§ DATA
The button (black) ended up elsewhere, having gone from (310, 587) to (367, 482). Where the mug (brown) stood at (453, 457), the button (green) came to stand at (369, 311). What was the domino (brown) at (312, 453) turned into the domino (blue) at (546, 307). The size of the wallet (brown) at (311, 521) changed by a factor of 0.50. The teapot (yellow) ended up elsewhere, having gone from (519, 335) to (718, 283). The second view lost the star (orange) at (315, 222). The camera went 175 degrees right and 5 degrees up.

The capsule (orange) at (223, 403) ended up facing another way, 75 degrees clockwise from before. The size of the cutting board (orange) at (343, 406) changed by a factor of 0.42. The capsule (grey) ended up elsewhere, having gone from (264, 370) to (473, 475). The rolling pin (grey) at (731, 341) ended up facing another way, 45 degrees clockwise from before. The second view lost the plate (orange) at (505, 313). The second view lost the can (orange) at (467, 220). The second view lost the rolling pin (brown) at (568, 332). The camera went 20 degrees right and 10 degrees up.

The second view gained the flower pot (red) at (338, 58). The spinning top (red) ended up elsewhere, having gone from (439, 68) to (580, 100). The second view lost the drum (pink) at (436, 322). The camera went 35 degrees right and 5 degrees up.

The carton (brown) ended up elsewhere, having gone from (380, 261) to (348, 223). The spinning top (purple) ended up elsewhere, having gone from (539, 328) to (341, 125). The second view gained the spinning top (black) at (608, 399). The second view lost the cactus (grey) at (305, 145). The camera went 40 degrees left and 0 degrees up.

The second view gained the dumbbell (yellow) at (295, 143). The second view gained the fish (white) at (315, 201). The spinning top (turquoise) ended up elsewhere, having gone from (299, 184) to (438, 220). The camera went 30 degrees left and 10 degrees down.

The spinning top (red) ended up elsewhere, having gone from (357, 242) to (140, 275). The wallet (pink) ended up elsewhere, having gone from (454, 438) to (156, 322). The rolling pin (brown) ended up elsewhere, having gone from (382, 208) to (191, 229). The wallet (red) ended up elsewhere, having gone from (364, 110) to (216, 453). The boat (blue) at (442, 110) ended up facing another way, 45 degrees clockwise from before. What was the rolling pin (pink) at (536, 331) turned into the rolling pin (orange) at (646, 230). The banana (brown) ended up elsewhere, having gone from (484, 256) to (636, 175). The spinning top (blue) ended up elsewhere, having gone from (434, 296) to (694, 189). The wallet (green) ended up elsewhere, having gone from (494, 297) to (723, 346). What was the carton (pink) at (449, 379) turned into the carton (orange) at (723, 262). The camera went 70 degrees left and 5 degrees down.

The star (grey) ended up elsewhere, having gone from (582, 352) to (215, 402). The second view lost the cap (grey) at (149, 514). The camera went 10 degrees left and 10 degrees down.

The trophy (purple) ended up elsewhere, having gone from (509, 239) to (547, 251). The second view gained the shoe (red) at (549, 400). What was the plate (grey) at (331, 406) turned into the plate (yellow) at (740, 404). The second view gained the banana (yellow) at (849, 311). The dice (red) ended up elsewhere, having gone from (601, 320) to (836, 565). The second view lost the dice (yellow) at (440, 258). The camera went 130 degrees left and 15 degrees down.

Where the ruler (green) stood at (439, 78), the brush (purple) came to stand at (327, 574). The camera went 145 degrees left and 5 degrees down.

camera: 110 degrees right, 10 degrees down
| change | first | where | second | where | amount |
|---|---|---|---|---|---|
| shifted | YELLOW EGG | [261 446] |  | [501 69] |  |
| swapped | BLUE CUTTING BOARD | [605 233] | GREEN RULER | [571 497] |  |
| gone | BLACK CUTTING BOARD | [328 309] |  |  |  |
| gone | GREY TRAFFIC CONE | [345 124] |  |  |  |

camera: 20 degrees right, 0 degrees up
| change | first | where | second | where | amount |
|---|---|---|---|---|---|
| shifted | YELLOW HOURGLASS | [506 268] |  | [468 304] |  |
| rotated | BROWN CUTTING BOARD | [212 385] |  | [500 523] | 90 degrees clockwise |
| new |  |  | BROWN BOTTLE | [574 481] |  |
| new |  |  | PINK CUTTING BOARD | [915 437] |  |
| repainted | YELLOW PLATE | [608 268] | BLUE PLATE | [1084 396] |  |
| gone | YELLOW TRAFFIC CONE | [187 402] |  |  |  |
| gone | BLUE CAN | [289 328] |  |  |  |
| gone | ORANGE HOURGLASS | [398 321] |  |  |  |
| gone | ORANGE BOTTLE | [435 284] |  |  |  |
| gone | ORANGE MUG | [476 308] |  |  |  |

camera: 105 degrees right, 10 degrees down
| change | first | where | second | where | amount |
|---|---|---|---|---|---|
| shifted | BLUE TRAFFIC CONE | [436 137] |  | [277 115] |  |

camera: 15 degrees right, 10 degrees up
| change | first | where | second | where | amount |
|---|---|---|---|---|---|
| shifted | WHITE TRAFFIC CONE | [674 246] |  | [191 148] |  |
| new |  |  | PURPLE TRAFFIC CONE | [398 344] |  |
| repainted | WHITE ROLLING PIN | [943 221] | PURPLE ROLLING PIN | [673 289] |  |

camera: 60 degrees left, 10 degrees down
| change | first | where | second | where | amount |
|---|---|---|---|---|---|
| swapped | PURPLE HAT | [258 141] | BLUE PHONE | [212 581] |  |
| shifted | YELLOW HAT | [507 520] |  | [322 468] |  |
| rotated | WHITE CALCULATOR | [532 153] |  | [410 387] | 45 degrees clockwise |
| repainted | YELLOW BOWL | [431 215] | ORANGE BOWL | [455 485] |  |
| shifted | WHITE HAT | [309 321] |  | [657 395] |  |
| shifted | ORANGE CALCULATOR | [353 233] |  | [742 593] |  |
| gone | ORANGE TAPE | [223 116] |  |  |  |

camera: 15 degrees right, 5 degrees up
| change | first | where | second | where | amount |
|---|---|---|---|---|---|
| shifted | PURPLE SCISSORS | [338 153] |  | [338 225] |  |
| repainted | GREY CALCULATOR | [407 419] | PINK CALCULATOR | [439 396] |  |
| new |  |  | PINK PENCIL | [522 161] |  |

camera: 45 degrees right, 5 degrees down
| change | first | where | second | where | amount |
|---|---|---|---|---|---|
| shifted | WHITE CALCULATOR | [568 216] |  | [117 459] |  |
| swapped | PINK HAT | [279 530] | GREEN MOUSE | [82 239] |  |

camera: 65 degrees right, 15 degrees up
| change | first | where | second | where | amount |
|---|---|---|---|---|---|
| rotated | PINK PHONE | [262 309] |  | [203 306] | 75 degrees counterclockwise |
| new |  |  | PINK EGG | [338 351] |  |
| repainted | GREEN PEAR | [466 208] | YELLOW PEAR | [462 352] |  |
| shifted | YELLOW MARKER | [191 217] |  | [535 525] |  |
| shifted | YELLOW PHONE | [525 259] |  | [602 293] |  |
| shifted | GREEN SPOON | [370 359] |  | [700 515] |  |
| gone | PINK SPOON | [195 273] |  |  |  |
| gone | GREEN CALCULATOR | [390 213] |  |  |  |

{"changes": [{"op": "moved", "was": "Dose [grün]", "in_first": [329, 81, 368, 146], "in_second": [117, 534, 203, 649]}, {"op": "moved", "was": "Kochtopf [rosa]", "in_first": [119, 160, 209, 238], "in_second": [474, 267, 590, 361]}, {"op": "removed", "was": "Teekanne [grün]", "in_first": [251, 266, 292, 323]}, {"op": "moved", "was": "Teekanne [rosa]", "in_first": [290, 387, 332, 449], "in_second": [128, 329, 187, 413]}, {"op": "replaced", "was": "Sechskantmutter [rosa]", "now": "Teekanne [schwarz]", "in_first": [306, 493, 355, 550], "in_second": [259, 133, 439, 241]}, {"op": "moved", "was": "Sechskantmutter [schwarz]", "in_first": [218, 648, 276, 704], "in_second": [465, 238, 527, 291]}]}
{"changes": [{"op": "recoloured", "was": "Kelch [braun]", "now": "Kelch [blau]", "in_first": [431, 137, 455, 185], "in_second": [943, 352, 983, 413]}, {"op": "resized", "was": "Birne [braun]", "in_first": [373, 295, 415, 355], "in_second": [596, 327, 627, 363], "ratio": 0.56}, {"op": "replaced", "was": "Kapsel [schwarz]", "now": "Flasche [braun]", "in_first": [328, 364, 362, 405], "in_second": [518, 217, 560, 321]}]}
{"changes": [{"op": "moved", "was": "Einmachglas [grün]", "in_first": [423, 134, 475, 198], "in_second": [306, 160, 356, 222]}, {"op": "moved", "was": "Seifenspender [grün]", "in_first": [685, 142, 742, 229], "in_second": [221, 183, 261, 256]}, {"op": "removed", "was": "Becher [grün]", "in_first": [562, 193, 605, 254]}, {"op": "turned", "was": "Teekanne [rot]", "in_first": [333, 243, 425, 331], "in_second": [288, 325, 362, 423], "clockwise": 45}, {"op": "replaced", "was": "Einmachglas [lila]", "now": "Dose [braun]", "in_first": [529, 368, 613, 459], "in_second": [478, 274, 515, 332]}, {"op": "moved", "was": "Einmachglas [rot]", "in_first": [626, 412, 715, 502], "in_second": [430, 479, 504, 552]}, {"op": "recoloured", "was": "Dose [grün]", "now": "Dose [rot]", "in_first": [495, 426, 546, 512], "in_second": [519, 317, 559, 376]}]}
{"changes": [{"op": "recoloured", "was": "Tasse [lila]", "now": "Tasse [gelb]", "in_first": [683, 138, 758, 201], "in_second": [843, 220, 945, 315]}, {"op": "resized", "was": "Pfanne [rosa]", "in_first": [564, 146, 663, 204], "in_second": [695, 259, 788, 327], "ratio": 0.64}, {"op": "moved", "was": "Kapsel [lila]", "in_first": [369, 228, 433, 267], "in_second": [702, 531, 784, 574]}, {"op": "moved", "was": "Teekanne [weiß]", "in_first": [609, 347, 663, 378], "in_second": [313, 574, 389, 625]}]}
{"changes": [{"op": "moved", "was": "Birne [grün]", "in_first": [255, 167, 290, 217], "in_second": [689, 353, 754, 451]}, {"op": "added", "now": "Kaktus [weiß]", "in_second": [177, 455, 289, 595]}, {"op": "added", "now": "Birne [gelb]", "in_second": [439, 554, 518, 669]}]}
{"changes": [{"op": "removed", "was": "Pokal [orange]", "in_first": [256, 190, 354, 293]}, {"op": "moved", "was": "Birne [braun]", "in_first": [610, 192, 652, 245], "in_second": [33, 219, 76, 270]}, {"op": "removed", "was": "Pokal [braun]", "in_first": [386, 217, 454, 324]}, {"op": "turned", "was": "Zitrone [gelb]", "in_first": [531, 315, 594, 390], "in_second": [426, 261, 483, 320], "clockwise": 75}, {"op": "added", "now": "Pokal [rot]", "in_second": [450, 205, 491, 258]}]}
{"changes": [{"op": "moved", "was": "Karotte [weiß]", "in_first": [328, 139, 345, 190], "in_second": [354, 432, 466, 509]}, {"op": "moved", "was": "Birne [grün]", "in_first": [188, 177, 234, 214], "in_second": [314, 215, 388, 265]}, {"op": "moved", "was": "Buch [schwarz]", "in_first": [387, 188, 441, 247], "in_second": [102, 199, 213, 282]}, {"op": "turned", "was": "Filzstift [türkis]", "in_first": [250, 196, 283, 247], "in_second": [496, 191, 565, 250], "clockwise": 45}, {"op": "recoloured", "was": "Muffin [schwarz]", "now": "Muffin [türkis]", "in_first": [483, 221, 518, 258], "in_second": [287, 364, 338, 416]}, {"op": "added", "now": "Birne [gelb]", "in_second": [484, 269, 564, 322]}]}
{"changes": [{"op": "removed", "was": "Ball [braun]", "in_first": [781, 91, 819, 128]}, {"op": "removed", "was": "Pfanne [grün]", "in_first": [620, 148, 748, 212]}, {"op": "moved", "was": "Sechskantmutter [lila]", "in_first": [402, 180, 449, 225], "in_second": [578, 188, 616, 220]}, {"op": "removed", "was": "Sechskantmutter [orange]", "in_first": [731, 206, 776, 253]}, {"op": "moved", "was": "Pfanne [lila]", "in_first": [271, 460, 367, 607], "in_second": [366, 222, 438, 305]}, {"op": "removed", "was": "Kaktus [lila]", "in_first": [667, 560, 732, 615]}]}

§ INSTRUCTIONS FOR THE TASK
Working from the data above, extract solely the lines from the one containing "swapped | BLUE" through the one containing "gone | BLACK", exactly as they appear, both included.

§ FINISHED EXERCISE
| swapped | BLUE CUTTING BOARD | [605 233] | GREEN RULER | [571 497] |  |
| gone | BLACK CUTTING BOARD | [328 309] |  |  |  |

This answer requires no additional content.